- Your objective
How many lines in the material contain the string "white"? Only the number is wanted.

- Material provided
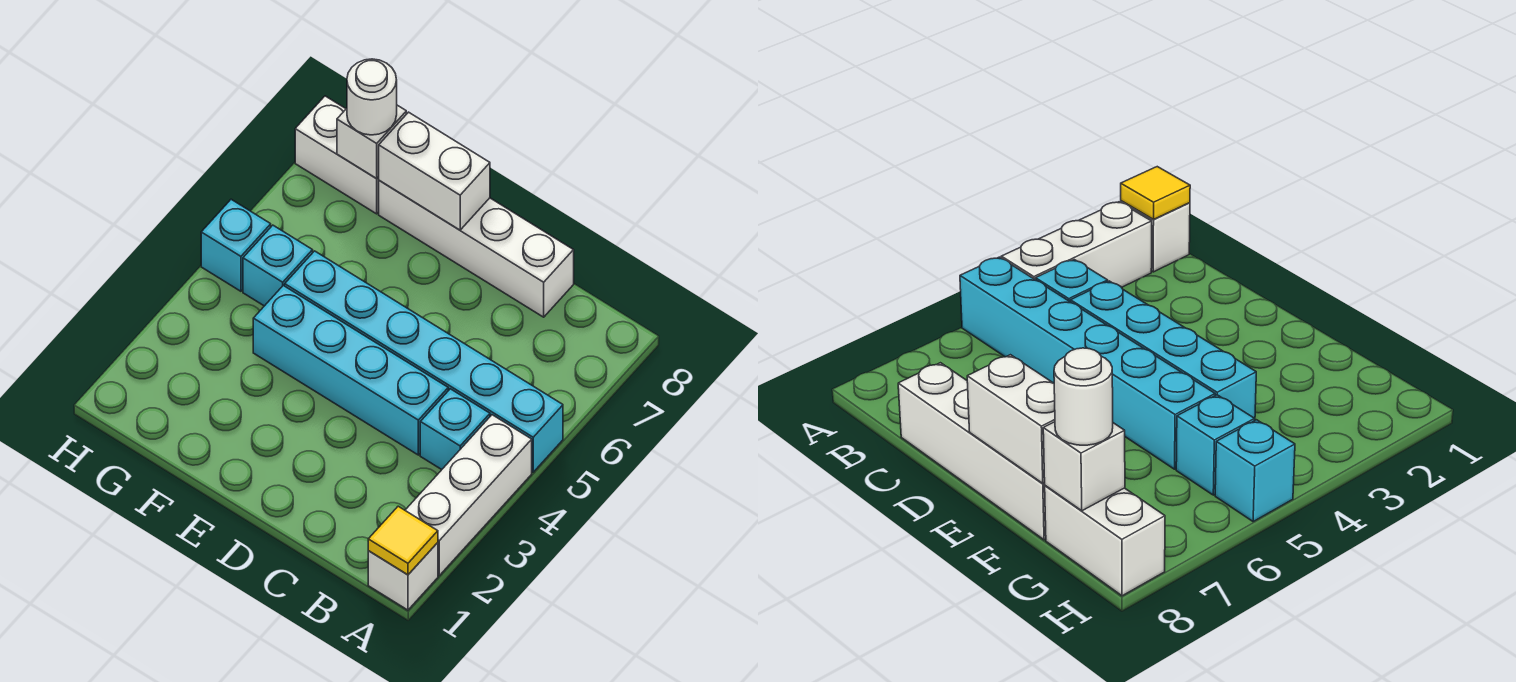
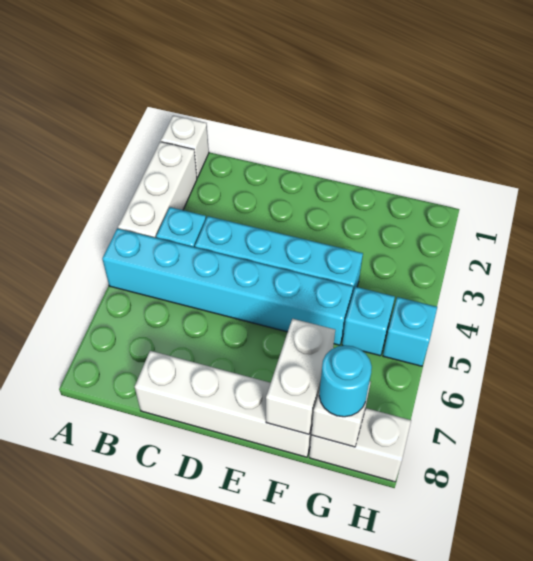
yellow tile A1 level 2 -> none
white brick E8:F8 level 2 -> white brick F7:F8 level 2
white round brick G8 level 3 -> cyan round brick G8 level 3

- Answer below
2